** Opening TASK MATERIAL block **

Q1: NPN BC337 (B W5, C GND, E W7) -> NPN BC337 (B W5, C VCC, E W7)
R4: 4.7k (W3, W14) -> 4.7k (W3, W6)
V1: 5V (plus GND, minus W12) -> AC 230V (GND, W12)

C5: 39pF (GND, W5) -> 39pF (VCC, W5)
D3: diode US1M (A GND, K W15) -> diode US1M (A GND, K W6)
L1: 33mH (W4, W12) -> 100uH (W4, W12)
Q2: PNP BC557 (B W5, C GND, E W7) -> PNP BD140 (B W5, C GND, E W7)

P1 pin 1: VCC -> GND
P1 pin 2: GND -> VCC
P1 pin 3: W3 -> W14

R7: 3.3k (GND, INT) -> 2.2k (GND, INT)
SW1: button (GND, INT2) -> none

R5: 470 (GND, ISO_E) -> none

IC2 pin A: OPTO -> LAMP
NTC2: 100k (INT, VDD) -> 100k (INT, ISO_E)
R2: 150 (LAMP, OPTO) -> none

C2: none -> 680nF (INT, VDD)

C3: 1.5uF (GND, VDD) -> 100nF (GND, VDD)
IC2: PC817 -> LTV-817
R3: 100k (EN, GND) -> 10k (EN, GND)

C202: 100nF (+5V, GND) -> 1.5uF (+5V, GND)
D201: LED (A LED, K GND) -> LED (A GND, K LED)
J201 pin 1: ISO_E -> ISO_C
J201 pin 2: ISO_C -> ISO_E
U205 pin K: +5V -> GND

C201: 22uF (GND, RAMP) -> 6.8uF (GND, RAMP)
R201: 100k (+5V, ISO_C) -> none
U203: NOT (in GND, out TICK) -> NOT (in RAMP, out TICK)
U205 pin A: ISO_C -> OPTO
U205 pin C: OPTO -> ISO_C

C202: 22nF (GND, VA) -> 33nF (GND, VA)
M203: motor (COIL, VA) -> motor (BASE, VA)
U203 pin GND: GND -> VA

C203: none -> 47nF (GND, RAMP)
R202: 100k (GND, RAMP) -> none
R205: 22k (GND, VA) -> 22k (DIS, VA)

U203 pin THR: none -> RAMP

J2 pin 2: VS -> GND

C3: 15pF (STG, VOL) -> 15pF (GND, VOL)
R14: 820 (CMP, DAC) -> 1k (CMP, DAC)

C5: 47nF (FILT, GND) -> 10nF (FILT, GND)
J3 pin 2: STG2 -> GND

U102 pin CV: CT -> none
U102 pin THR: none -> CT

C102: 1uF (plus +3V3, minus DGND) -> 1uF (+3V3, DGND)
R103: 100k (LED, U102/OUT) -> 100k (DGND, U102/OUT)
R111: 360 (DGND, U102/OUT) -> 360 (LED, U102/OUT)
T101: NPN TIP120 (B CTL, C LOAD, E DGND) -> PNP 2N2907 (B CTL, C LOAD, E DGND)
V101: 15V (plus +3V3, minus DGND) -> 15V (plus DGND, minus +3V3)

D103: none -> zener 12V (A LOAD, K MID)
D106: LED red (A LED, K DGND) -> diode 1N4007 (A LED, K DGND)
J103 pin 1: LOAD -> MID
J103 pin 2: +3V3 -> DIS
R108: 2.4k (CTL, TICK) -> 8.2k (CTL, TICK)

** Closing TASK MATERIAL block **

• [WHAT TO WORK ON]: Where a line in the listing above contains "minus", copy that line.

• [TASK RESPONSE]:
V1: 5V (plus GND, minus W12) -> AC 230V (GND, W12)
C102: 1uF (plus +3V3, minus DGND) -> 1uF (+3V3, DGND)
V101: 15V (plus +3V3, minus DGND) -> 15V (plus DGND, minus +3V3)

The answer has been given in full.